> _Problem details_: From the records below, please return each line that holds the word "plus".

[Source records]

↓

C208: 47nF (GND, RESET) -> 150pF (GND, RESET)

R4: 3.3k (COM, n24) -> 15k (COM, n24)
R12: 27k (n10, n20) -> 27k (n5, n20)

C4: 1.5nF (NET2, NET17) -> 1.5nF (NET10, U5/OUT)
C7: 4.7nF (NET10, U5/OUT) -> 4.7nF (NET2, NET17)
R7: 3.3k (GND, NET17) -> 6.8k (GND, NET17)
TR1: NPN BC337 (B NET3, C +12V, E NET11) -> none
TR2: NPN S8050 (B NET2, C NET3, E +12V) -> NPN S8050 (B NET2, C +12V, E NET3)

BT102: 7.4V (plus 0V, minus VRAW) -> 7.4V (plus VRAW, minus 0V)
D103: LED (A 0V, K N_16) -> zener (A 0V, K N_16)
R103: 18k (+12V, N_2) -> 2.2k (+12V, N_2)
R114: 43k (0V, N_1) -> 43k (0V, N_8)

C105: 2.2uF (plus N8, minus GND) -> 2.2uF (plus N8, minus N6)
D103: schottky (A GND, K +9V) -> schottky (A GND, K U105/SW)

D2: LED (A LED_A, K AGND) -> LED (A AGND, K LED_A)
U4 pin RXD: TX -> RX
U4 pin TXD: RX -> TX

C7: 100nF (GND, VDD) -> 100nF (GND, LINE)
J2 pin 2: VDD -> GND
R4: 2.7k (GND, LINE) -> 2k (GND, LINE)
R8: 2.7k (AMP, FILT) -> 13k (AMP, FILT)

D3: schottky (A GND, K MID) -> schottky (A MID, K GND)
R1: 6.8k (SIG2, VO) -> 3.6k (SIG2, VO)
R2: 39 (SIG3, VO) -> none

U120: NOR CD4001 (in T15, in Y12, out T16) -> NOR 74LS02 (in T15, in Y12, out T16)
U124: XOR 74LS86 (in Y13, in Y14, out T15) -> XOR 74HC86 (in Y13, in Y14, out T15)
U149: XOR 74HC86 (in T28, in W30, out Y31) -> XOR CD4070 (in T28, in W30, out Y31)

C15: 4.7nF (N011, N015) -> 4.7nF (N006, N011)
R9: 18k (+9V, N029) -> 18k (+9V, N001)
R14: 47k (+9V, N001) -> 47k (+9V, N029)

↑

> _Result of the exercise_:
BT102: 7.4V (plus 0V, minus VRAW) -> 7.4V (plus VRAW, minus 0V)
C105: 2.2uF (plus N8, minus GND) -> 2.2uF (plus N8, minus N6)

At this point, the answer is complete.